┌─ Stored data

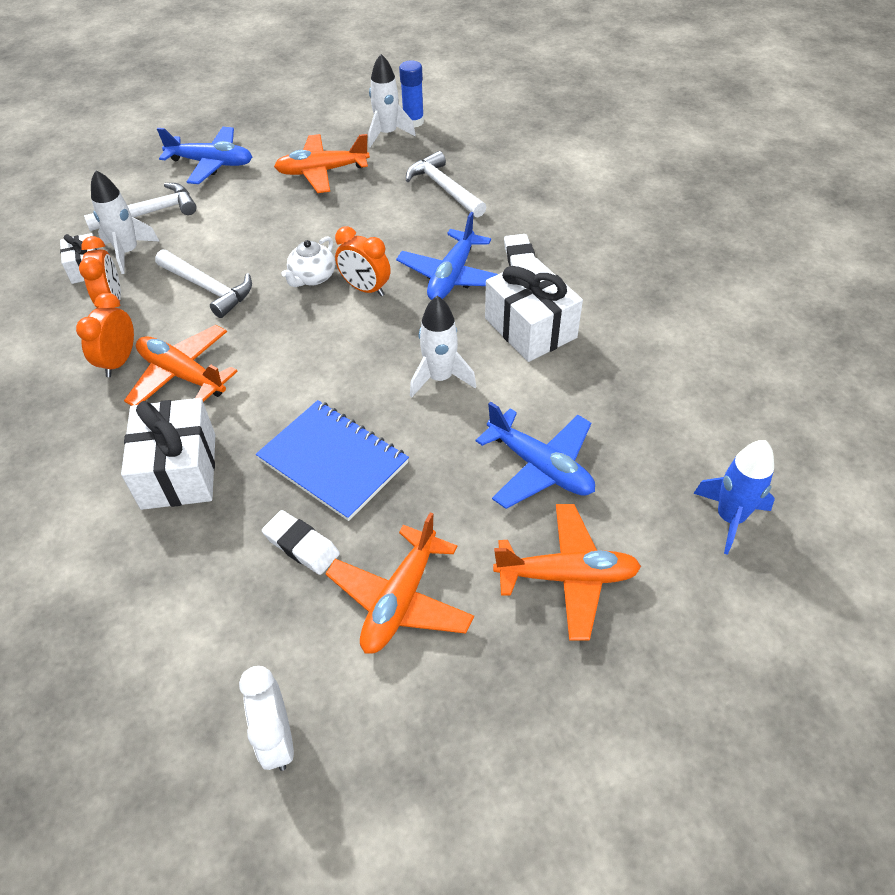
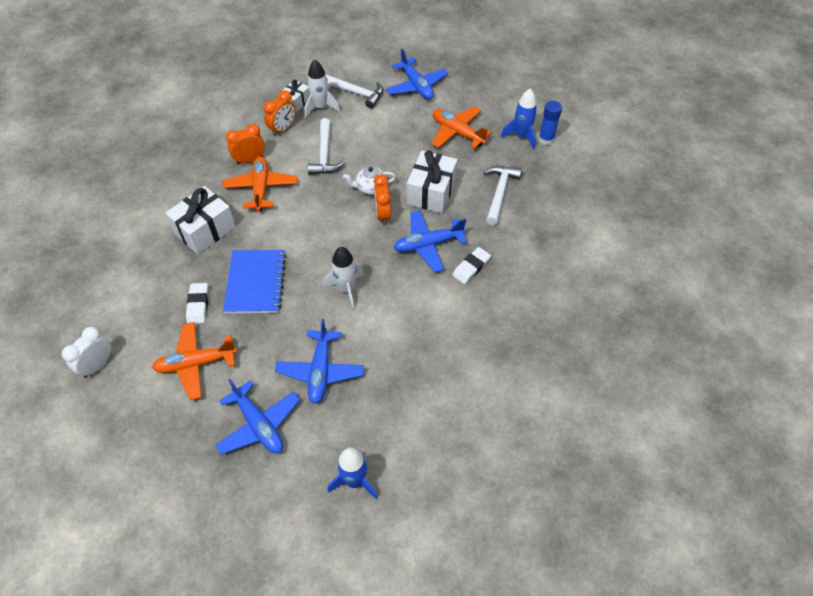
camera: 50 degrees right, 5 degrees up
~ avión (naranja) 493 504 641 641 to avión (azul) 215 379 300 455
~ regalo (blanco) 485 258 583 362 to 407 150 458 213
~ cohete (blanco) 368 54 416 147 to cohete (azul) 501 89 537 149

└─

State how many lines of the listing hold the string "blanco"; reply with the number and nothing else.

▶ [Task answer] 2